=== Work instructions ===
Collect each line of the entries that holds the string "VLOAD".

--- START ---

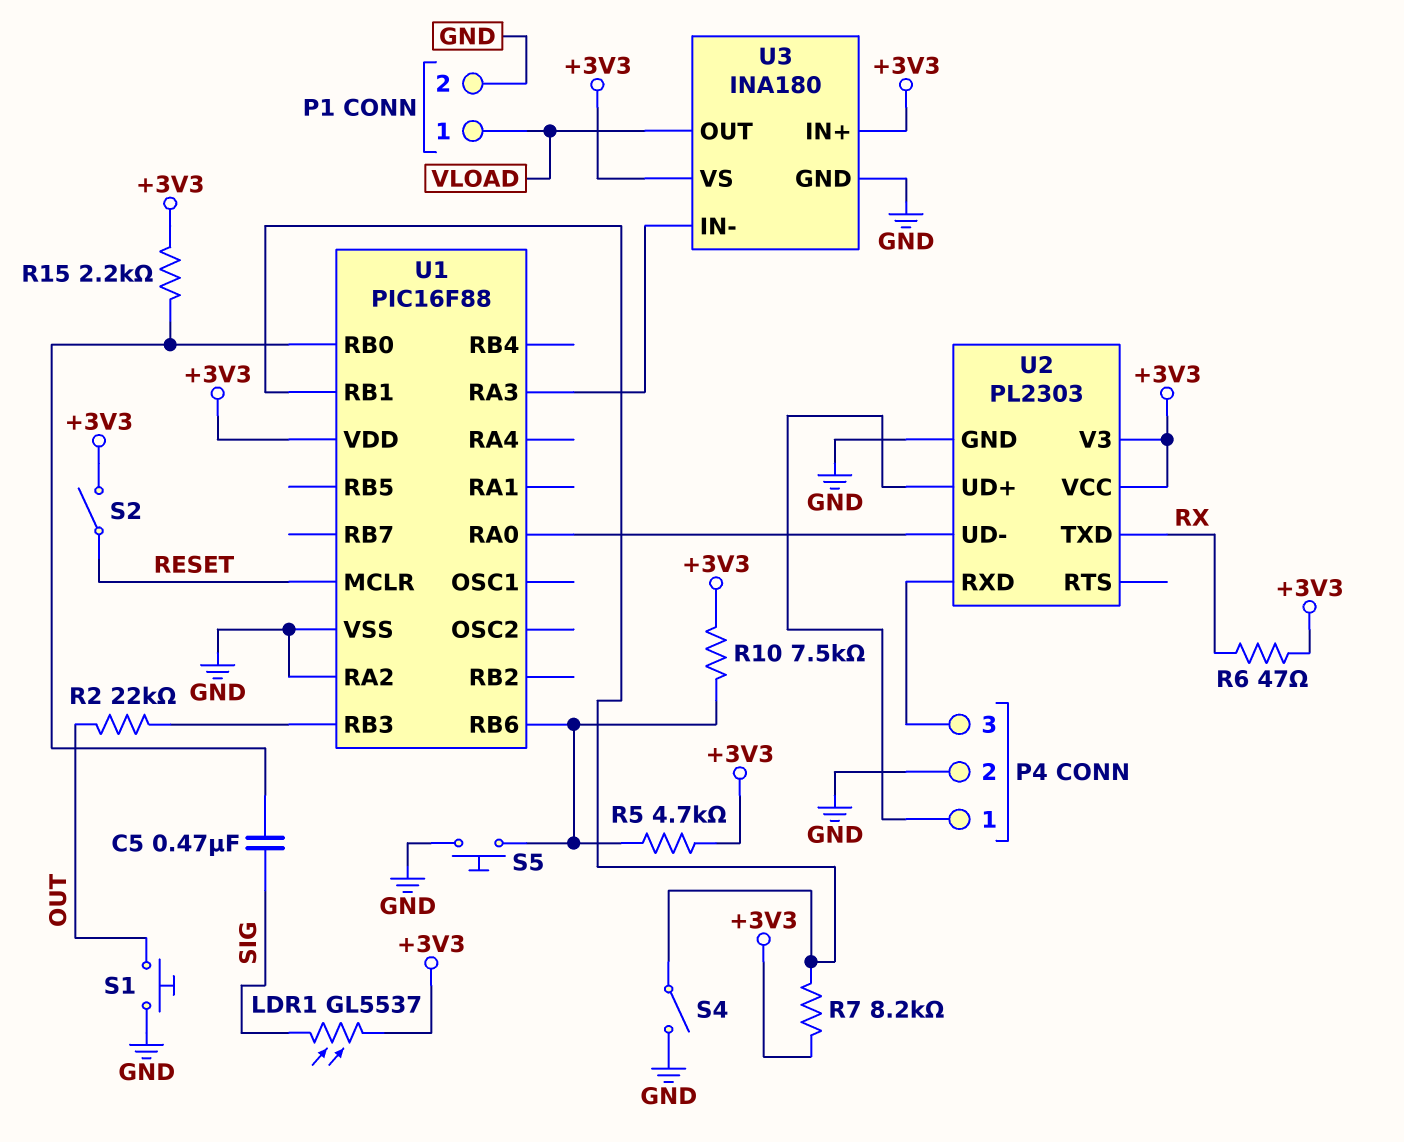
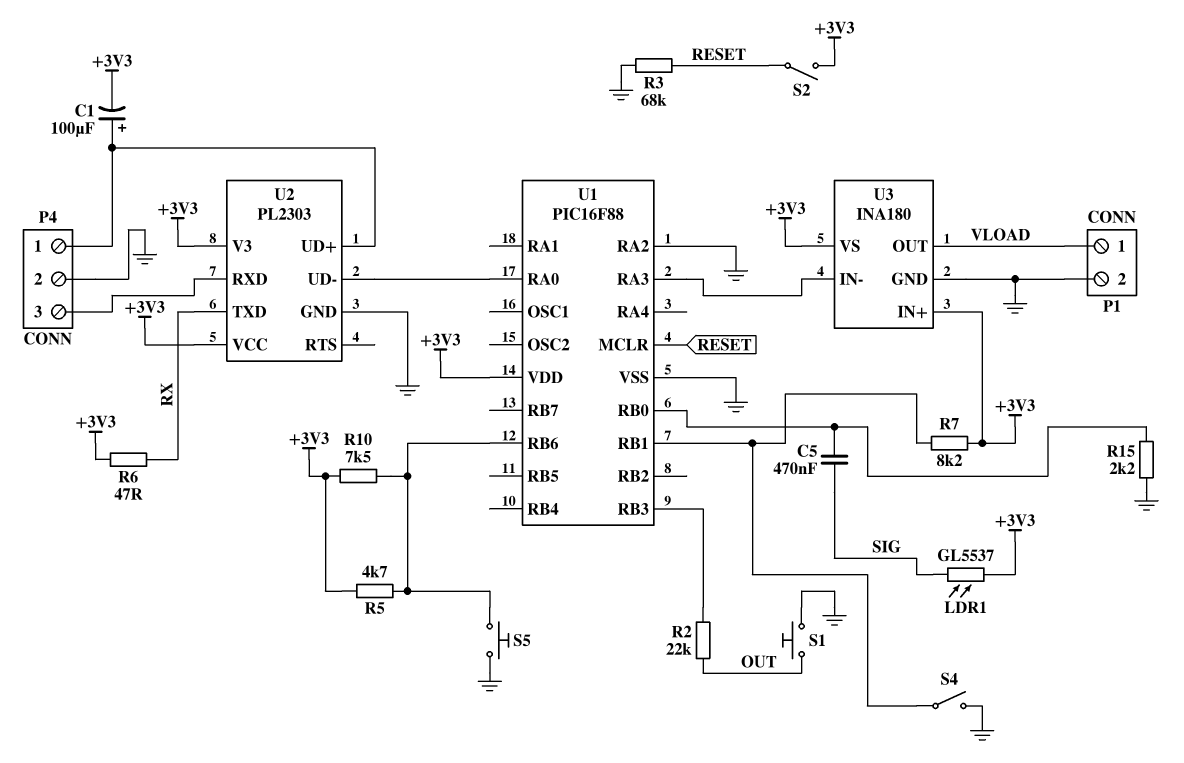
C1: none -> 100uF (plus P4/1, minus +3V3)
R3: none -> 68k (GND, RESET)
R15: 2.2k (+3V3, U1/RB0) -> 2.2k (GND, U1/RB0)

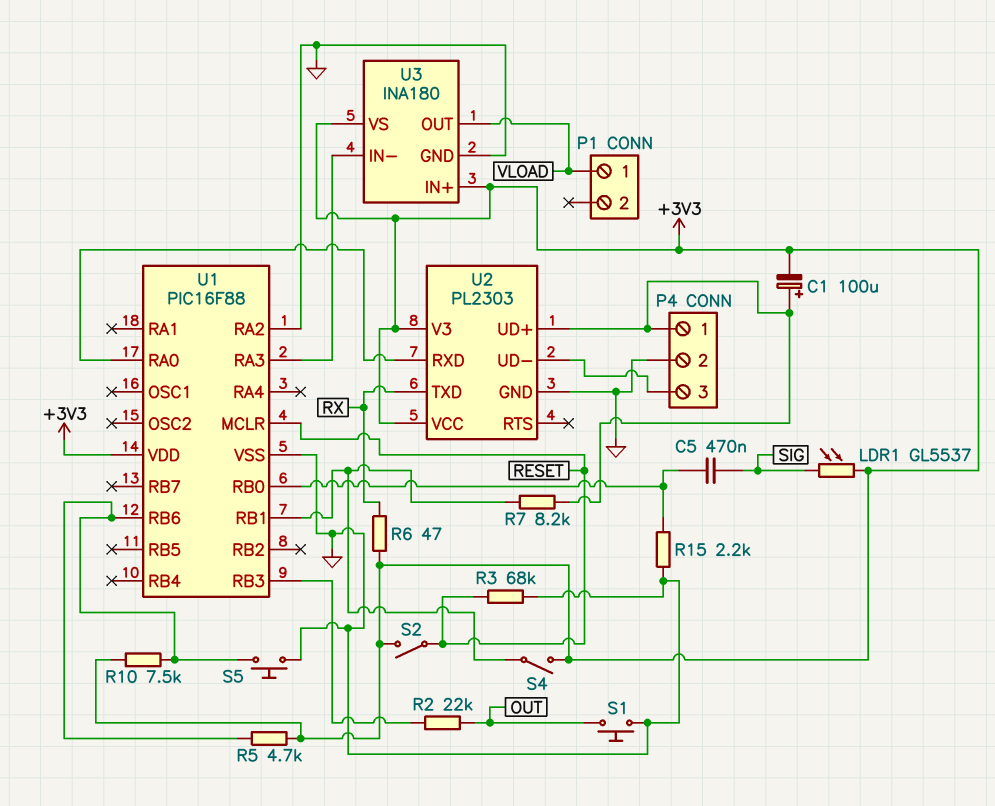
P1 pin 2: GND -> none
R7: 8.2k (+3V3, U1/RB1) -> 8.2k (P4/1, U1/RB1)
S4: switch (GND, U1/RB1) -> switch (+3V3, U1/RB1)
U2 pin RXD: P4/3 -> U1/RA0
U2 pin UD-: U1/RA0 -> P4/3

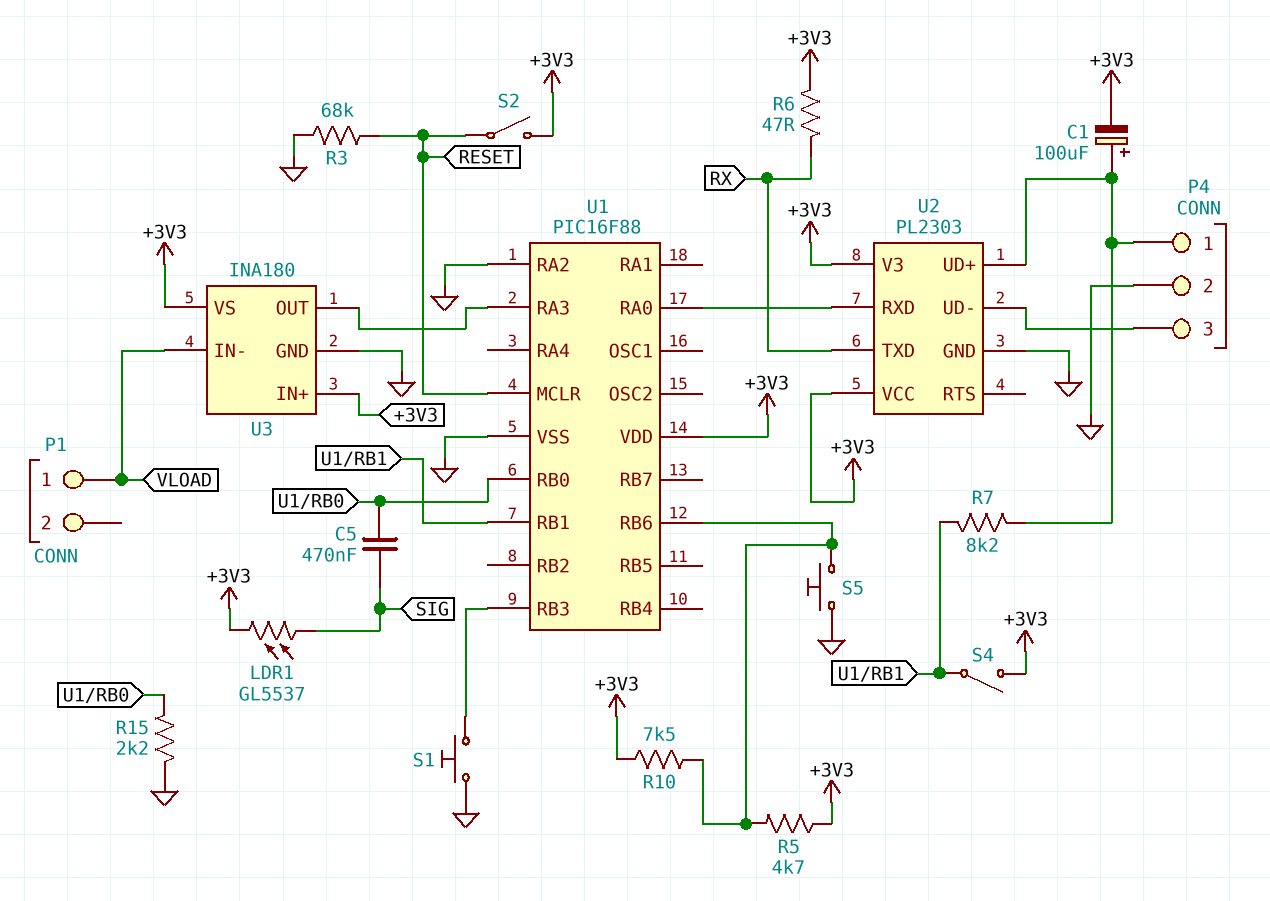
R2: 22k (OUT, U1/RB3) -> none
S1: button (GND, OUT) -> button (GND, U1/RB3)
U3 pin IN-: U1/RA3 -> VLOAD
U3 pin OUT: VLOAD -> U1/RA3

--- END ---

=== Written answer ===
U3 pin IN-: U1/RA3 -> VLOAD
U3 pin OUT: VLOAD -> U1/RA3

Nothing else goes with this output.